| What to work on |
Scan the records below for the line containing "purple clock: [168,120,222,179]" and the line containing "white cake: [228,180,299,238] = 1 -> none = 0". Copy both, plus every line between, exactly.

| Supplied data |
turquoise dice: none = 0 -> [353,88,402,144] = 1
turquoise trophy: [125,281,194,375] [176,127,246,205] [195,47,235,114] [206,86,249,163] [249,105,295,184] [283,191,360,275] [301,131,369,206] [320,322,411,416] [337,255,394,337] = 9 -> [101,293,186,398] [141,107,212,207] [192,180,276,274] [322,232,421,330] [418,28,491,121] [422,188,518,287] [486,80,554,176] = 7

...

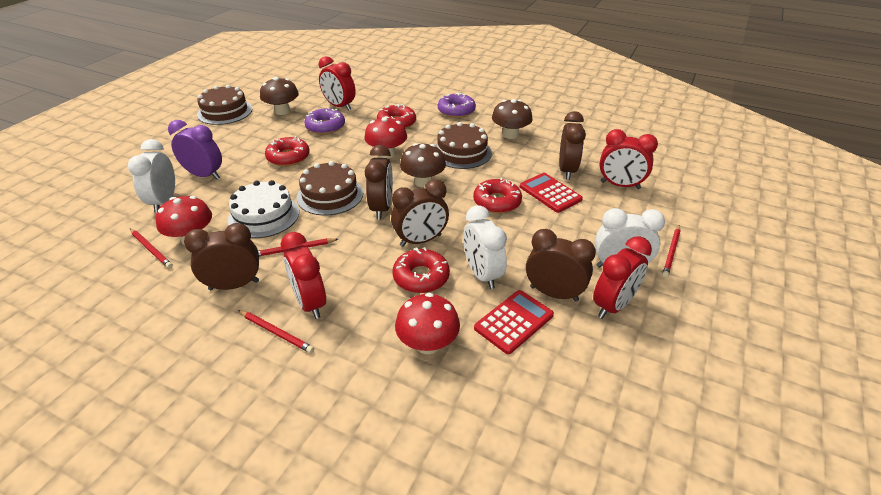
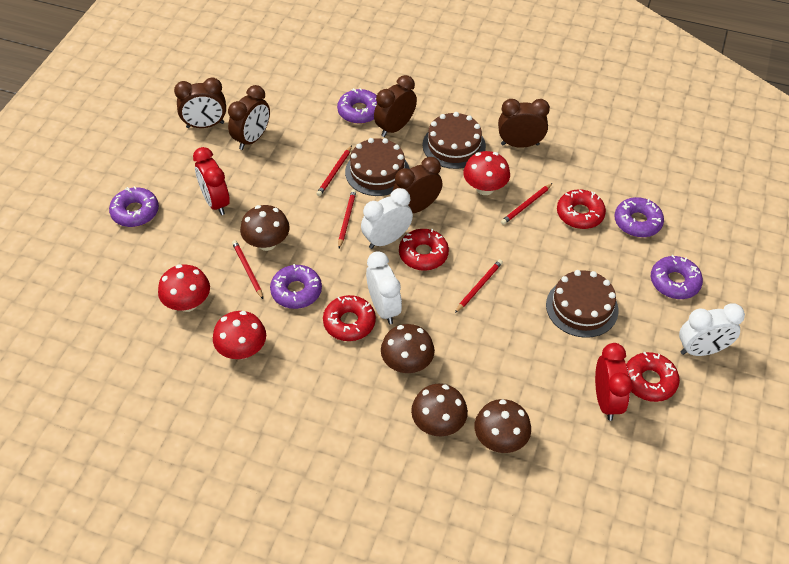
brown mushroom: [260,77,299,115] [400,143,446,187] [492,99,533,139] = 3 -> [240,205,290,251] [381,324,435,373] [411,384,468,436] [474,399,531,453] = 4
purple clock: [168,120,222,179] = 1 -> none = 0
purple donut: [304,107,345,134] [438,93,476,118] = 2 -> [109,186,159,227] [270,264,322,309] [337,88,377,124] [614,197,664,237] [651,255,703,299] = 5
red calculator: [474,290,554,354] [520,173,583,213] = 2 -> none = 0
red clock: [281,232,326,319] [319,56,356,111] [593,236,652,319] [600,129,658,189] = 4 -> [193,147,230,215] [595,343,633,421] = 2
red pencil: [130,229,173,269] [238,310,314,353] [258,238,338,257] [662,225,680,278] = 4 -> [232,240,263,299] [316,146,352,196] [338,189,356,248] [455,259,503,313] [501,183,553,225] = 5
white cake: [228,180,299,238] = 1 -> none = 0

| Solution to this exercise |
purple clock: [168,120,222,179] = 1 -> none = 0
purple donut: [304,107,345,134] [438,93,476,118] = 2 -> [109,186,159,227] [270,264,322,309] [337,88,377,124] [614,197,664,237] [651,255,703,299] = 5
red calculator: [474,290,554,354] [520,173,583,213] = 2 -> none = 0
red clock: [281,232,326,319] [319,56,356,111] [593,236,652,319] [600,129,658,189] = 4 -> [193,147,230,215] [595,343,633,421] = 2
red pencil: [130,229,173,269] [238,310,314,353] [258,238,338,257] [662,225,680,278] = 4 -> [232,240,263,299] [316,146,352,196] [338,189,356,248] [455,259,503,313] [501,183,553,225] = 5
white cake: [228,180,299,238] = 1 -> none = 0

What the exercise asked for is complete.